### Work to complete:
Reproduce, exactly, the lines of the material below from the line containing "chair: (435, 159) -> (82, 537), turned 180" through the line containing "washbasin: (73, 347) -> (964, 42), moved", with both end lines included and nothing else.

═══ Records provided

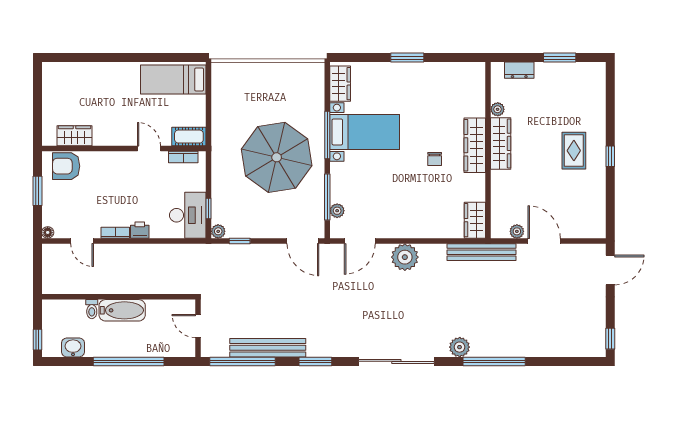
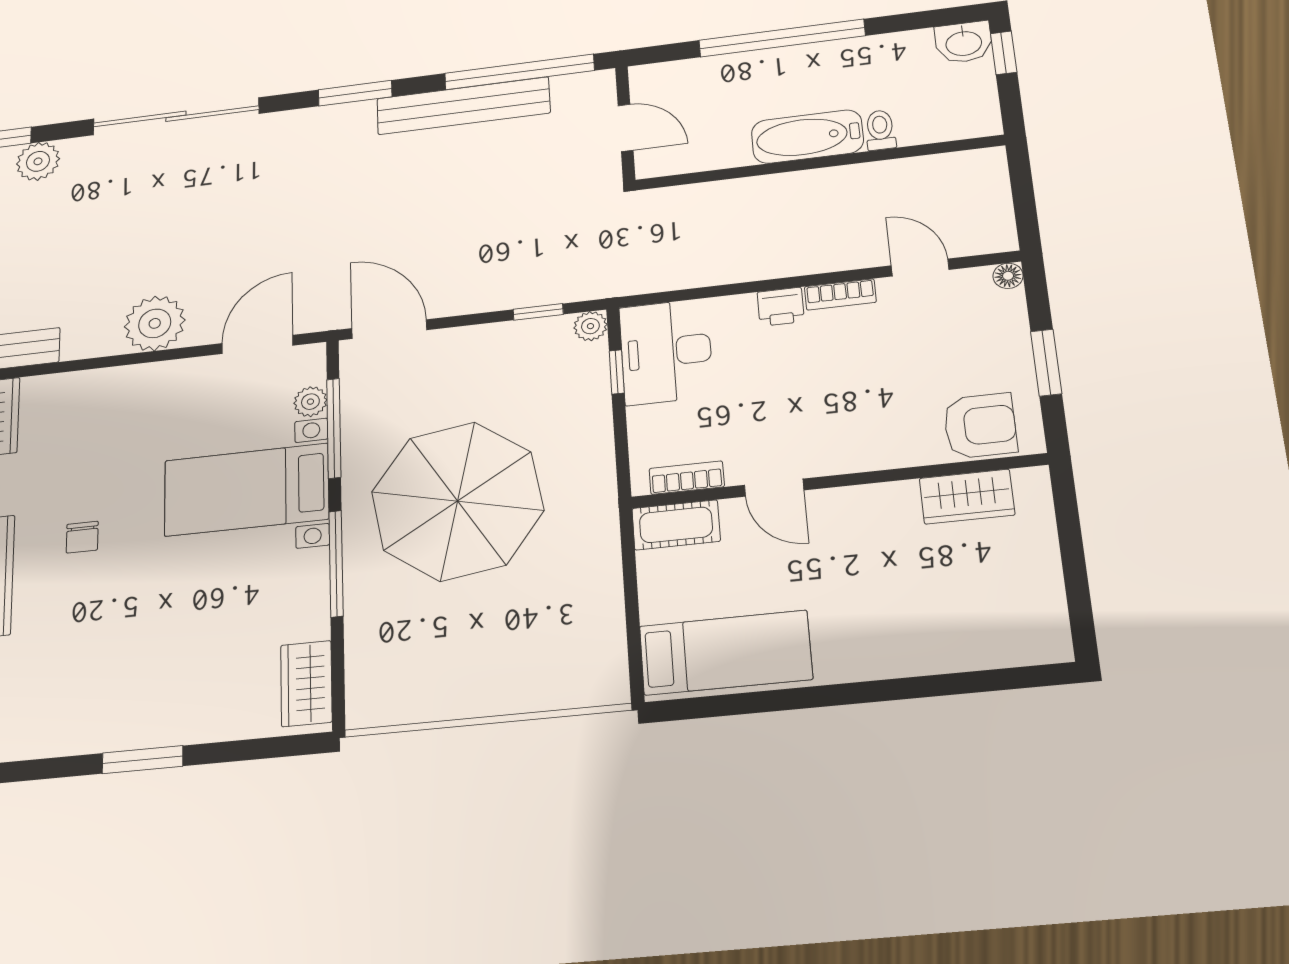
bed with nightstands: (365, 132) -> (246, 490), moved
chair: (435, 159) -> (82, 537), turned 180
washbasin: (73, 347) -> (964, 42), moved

══════
═══ Records provided

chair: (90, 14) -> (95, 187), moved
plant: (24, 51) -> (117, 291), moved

══════

### Your solution:
chair: (435, 159) -> (82, 537), turned 180
washbasin: (73, 347) -> (964, 42), moved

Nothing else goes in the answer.